PROMPT:
The records underneath are to be printed in full and exactly, with no pictures carried over.
Content starts
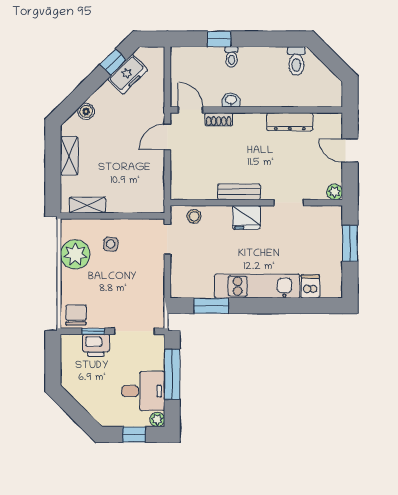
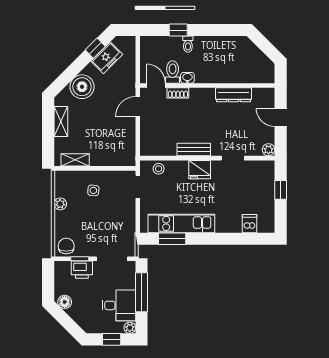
toilet: (296, 61) -> (173, 72), moved, turned 180
boiler: (86, 111) -> (82, 87), width x1.86, depth x1.86
window: (350, 243) -> (281, 190), width x0.67
plant: (75, 254) -> (60, 204), width x0.53, depth x0.53
kitchen unit: (257, 286) -> (181, 223), moved
floor lamp: (74, 387) -> (65, 302), added

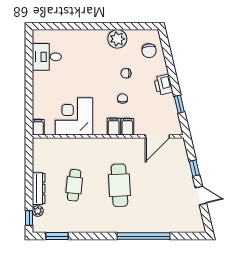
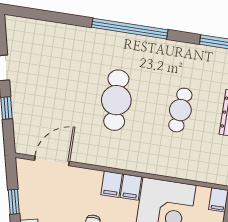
filing cabinet: (127, 127) -> (131, 187), moved
window: (144, 236) -> (130, 29), moved

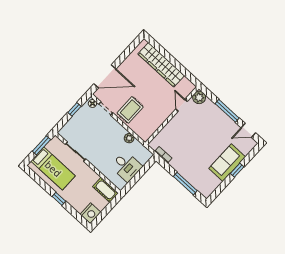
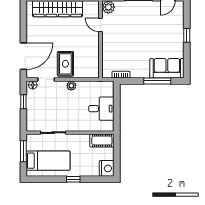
plant: (129, 138) -> (71, 86), moved
sofa: (227, 163) -> (167, 68), moved, turned 90

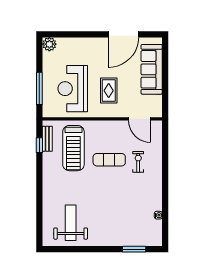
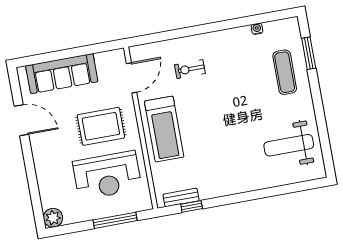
door: (123, 34) -> (21, 120), width x0.73
rug: (109, 91) -> (101, 126), width x1.36, depth x1.43
treadmill: (73, 148) -> (164, 129), moved, turned 90
exercise mat: (109, 160) -> (285, 72), moved

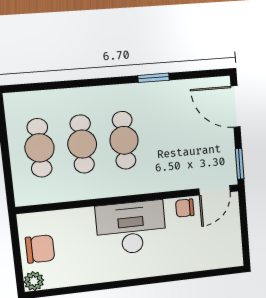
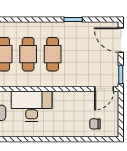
chair: (185, 208) -> (95, 124), moved
desk: (131, 228) -> (32, 106), moved

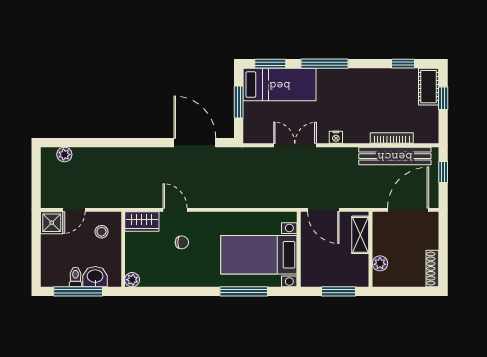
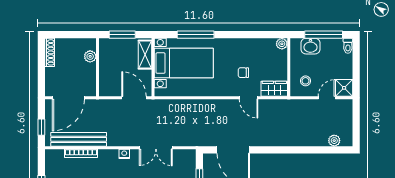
shelving: (360, 235) -> (145, 55), moved
toilet: (75, 277) -> (348, 46), moved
Content ends
REPLY:
toilet: (296, 61) -> (173, 72), moved, turned 180
boiler: (86, 111) -> (82, 87), width x1.86, depth x1.86
window: (350, 243) -> (281, 190), width x0.67
plant: (75, 254) -> (60, 204), width x0.53, depth x0.53
kitchen unit: (257, 286) -> (181, 223), moved
floor lamp: (74, 387) -> (65, 302), added

filing cabinet: (127, 127) -> (131, 187), moved
window: (144, 236) -> (130, 29), moved

plant: (129, 138) -> (71, 86), moved
sofa: (227, 163) -> (167, 68), moved, turned 90

door: (123, 34) -> (21, 120), width x0.73
rug: (109, 91) -> (101, 126), width x1.36, depth x1.43
treadmill: (73, 148) -> (164, 129), moved, turned 90
exercise mat: (109, 160) -> (285, 72), moved

chair: (185, 208) -> (95, 124), moved
desk: (131, 228) -> (32, 106), moved

shelving: (360, 235) -> (145, 55), moved
toilet: (75, 277) -> (348, 46), moved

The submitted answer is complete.